- **WORK ITEM**
Print the lines of the entries below from the one with "SERVO2 pin PWM: D5 -> D2" through the final line, exactly as they appear. The pictures are not part of the copy.

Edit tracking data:
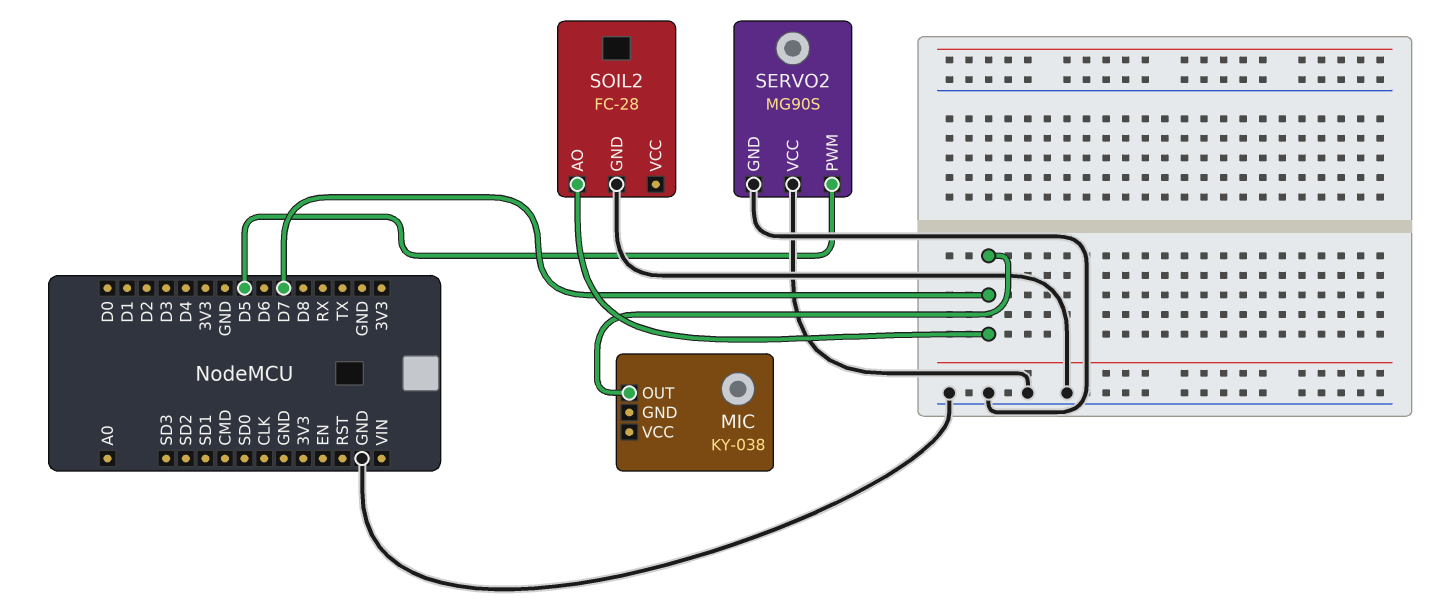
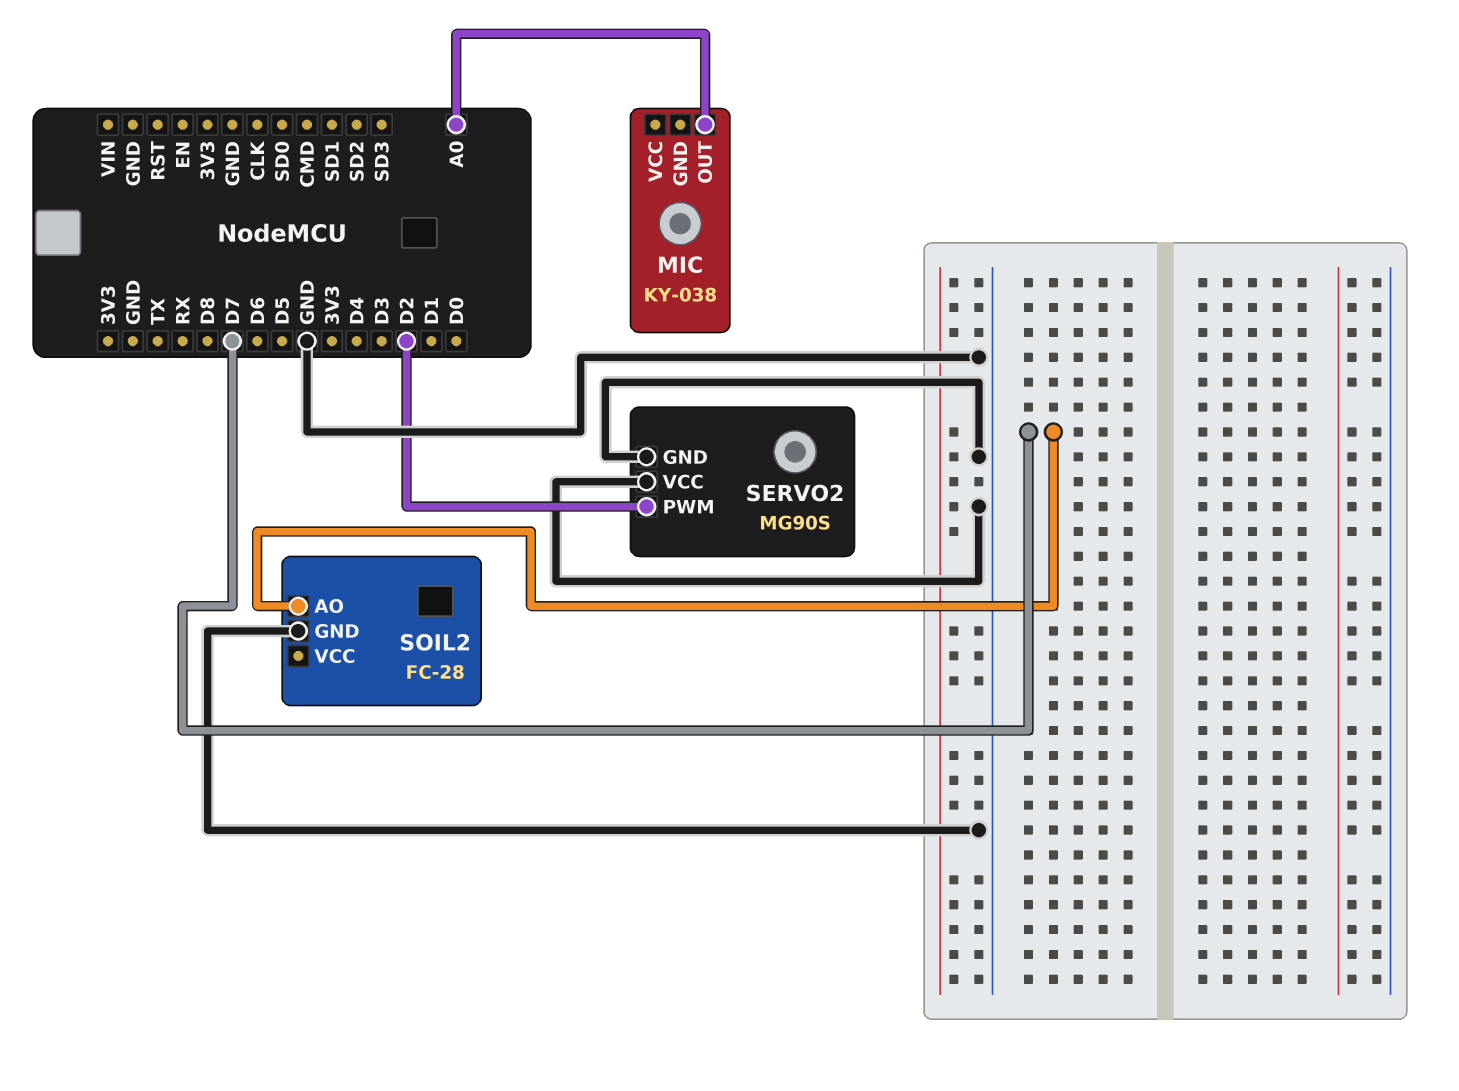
MIC pin OUT: D7 -> A0
SERVO2 pin PWM: D5 -> D2

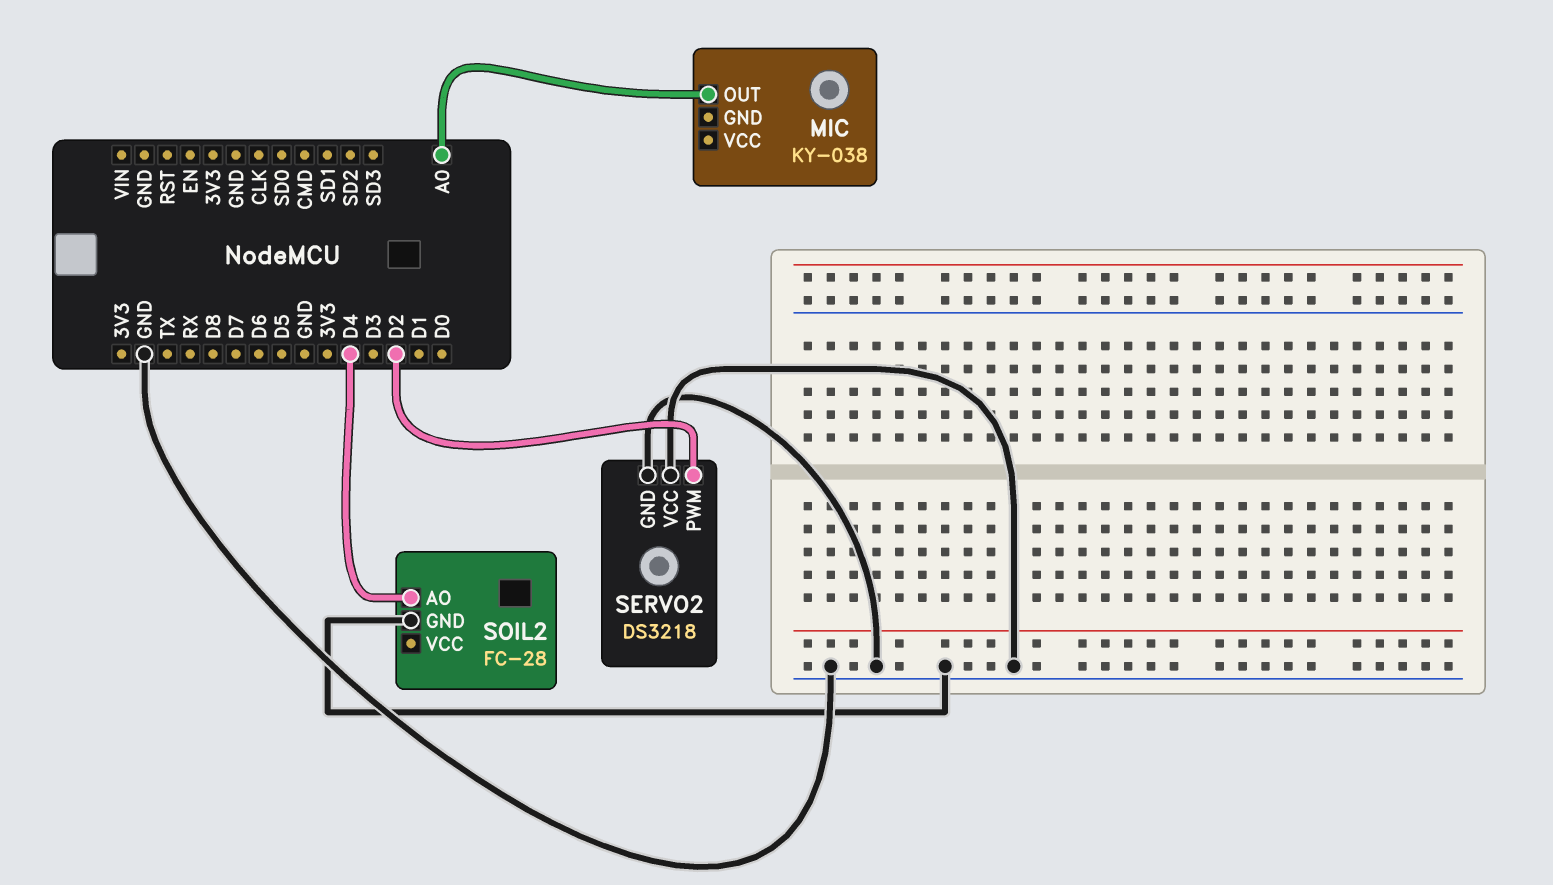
SERVO2: MG90S -> DS3218
SOIL2 pin AO: D7 -> D4

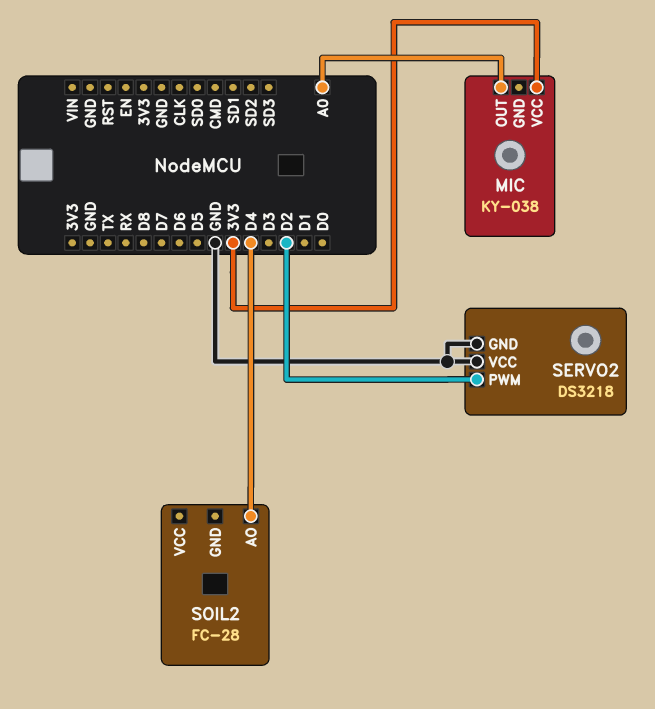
MIC pin VCC: none -> 3V3
SOIL2 pin GND: GND -> none

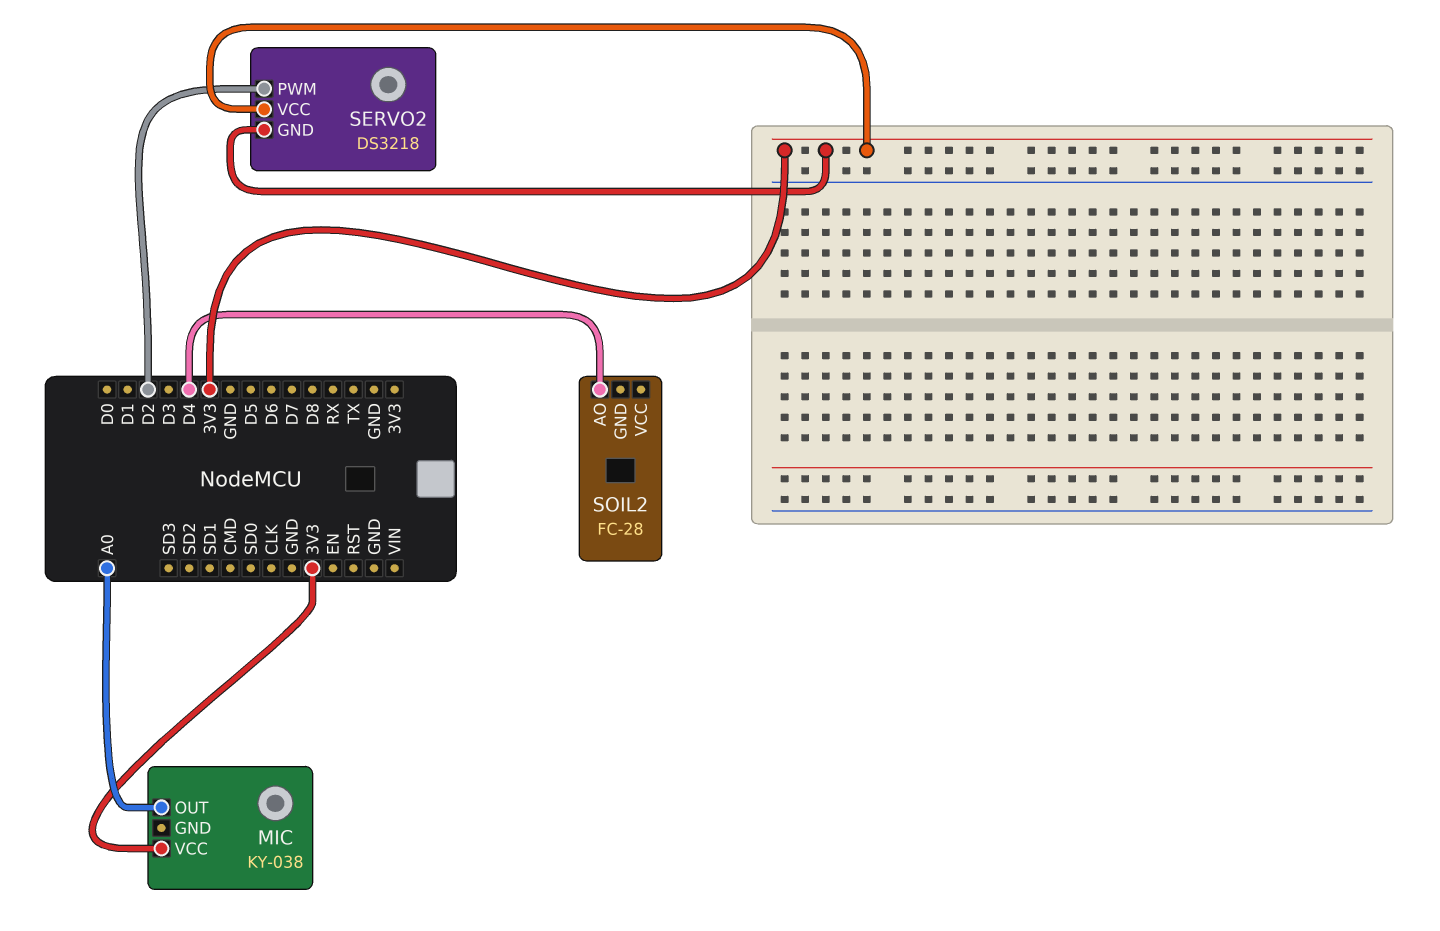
SERVO2 pin GND: GND -> 3V3
SERVO2 pin VCC: GND -> 3V3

- **YOUR SOLUTION**
SERVO2 pin PWM: D5 -> D2

SERVO2: MG90S -> DS3218
SOIL2 pin AO: D7 -> D4

MIC pin VCC: none -> 3V3
SOIL2 pin GND: GND -> none

SERVO2 pin GND: GND -> 3V3
SERVO2 pin VCC: GND -> 3V3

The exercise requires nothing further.